- **Exercise materials**:
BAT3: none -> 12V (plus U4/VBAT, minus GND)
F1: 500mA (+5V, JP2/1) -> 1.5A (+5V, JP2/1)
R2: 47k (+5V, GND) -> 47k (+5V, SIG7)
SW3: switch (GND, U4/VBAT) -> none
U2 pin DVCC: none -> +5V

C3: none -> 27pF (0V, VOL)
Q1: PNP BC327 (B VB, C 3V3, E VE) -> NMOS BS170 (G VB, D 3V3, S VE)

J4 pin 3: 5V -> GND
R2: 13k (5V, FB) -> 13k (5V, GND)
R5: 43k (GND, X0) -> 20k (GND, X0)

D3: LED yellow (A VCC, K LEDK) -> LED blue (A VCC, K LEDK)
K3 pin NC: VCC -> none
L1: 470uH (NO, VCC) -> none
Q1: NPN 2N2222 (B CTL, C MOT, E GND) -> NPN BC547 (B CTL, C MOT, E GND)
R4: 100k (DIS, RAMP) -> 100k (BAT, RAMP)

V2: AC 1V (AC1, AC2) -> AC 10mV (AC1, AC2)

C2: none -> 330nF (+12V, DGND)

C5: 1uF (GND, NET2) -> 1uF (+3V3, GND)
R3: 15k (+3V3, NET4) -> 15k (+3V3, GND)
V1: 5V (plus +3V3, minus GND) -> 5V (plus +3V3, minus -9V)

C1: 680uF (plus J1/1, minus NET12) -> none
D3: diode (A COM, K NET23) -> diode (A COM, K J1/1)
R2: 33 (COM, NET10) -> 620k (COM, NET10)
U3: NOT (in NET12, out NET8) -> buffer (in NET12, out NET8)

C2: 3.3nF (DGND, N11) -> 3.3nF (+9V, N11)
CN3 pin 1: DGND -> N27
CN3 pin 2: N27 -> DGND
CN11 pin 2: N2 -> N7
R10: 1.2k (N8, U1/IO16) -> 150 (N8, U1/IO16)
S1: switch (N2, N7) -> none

- **Task requirements**:
Repeat the records above exactly.

- **Task response**:
BAT3: none -> 12V (plus U4/VBAT, minus GND)
F1: 500mA (+5V, JP2/1) -> 1.5A (+5V, JP2/1)
R2: 47k (+5V, GND) -> 47k (+5V, SIG7)
SW3: switch (GND, U4/VBAT) -> none
U2 pin DVCC: none -> +5V

C3: none -> 27pF (0V, VOL)
Q1: PNP BC327 (B VB, C 3V3, E VE) -> NMOS BS170 (G VB, D 3V3, S VE)

J4 pin 3: 5V -> GND
R2: 13k (5V, FB) -> 13k (5V, GND)
R5: 43k (GND, X0) -> 20k (GND, X0)

D3: LED yellow (A VCC, K LEDK) -> LED blue (A VCC, K LEDK)
K3 pin NC: VCC -> none
L1: 470uH (NO, VCC) -> none
Q1: NPN 2N2222 (B CTL, C MOT, E GND) -> NPN BC547 (B CTL, C MOT, E GND)
R4: 100k (DIS, RAMP) -> 100k (BAT, RAMP)

V2: AC 1V (AC1, AC2) -> AC 10mV (AC1, AC2)

C2: none -> 330nF (+12V, DGND)

C5: 1uF (GND, NET2) -> 1uF (+3V3, GND)
R3: 15k (+3V3, NET4) -> 15k (+3V3, GND)
V1: 5V (plus +3V3, minus GND) -> 5V (plus +3V3, minus -9V)

C1: 680uF (plus J1/1, minus NET12) -> none
D3: diode (A COM, K NET23) -> diode (A COM, K J1/1)
R2: 33 (COM, NET10) -> 620k (COM, NET10)
U3: NOT (in NET12, out NET8) -> buffer (in NET12, out NET8)

C2: 3.3nF (DGND, N11) -> 3.3nF (+9V, N11)
CN3 pin 1: DGND -> N27
CN3 pin 2: N27 -> DGND
CN11 pin 2: N2 -> N7
R10: 1.2k (N8, U1/IO16) -> 150 (N8, U1/IO16)
S1: switch (N2, N7) -> none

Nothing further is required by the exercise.